Prompt: Although the listing below holds pictures, reproduce only its lines from the one containing "D9: diode US1M" through the last, exactly and without them.

Data:

####

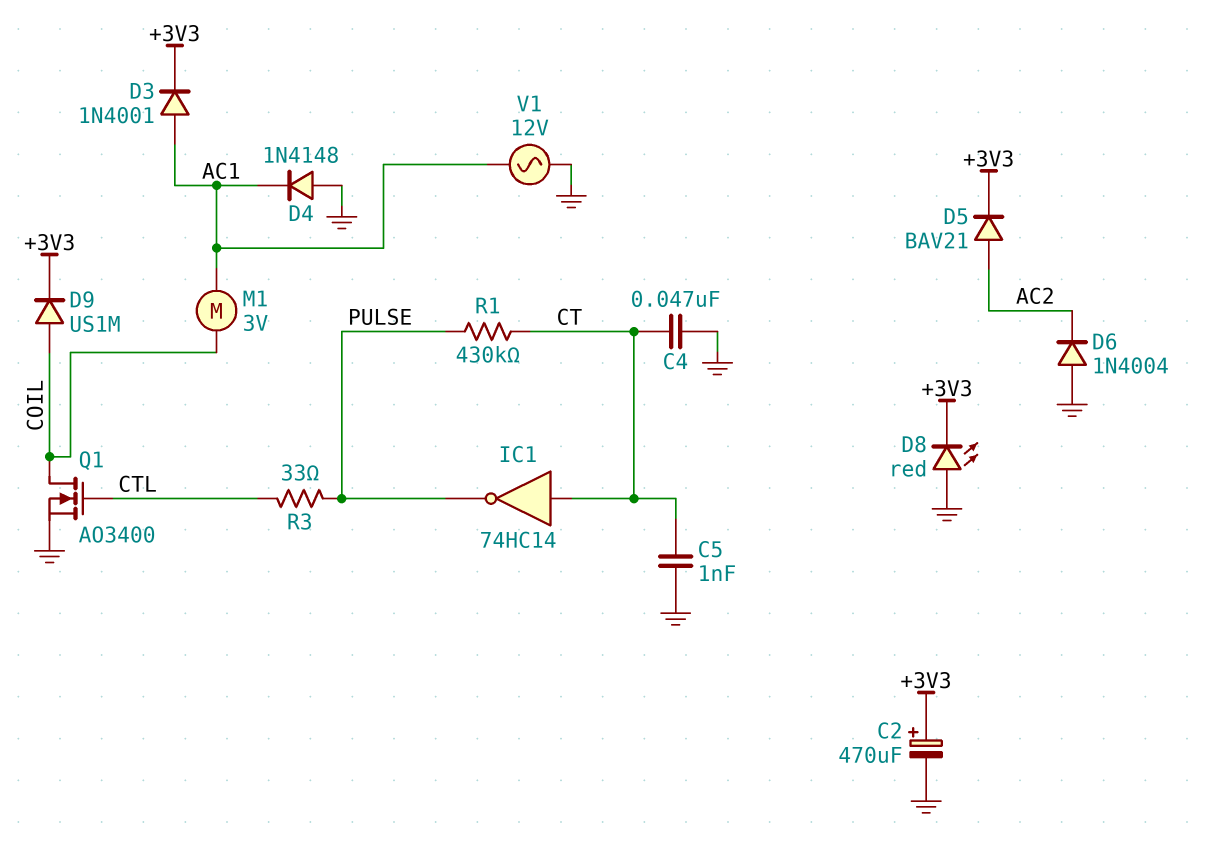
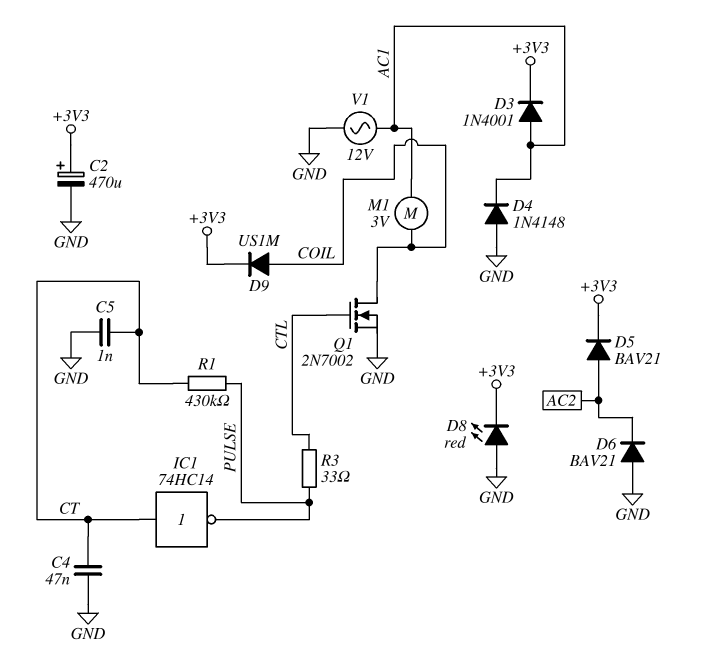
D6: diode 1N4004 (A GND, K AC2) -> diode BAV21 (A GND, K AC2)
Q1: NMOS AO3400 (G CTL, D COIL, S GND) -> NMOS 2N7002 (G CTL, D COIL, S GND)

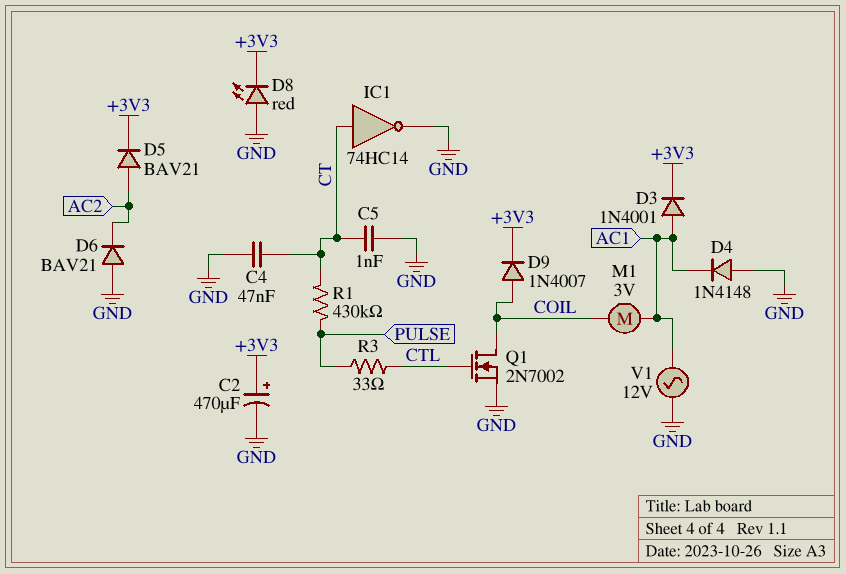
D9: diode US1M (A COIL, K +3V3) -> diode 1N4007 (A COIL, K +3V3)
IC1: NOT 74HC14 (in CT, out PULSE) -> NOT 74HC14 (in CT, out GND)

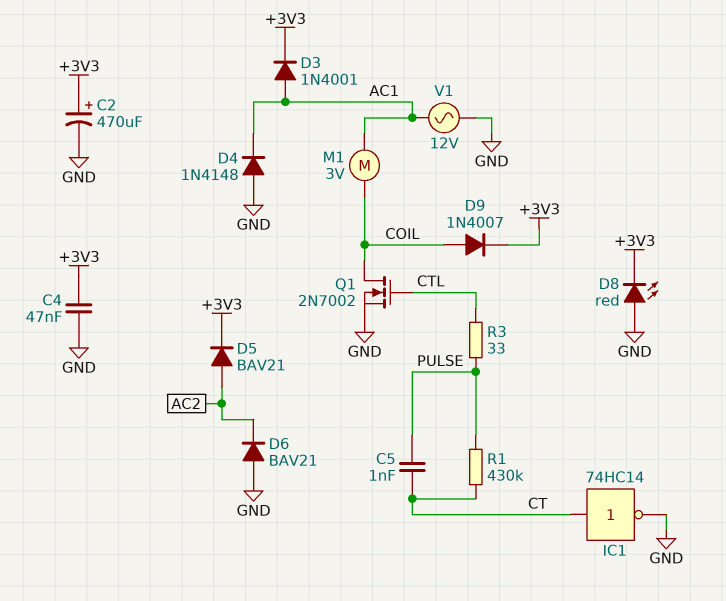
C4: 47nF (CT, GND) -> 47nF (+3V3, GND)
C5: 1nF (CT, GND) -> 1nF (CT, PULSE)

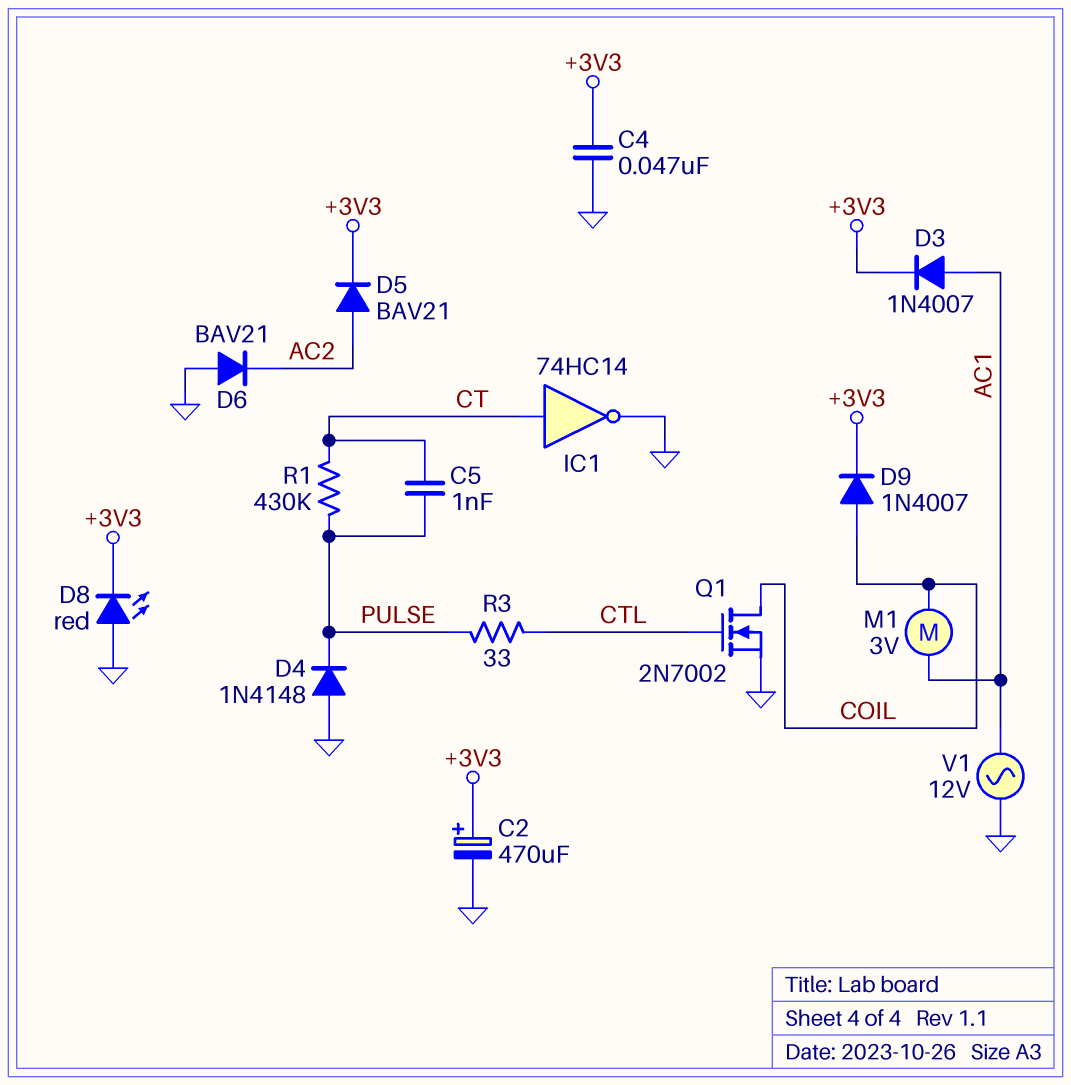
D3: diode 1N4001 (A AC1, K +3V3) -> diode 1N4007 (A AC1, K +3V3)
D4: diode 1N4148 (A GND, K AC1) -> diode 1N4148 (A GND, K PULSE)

####

Exercise response:
D9: diode US1M (A COIL, K +3V3) -> diode 1N4007 (A COIL, K +3V3)
IC1: NOT 74HC14 (in CT, out PULSE) -> NOT 74HC14 (in CT, out GND)

C4: 47nF (CT, GND) -> 47nF (+3V3, GND)
C5: 1nF (CT, GND) -> 1nF (CT, PULSE)

D3: diode 1N4001 (A AC1, K +3V3) -> diode 1N4007 (A AC1, K +3V3)
D4: diode 1N4148 (A GND, K AC1) -> diode 1N4148 (A GND, K PULSE)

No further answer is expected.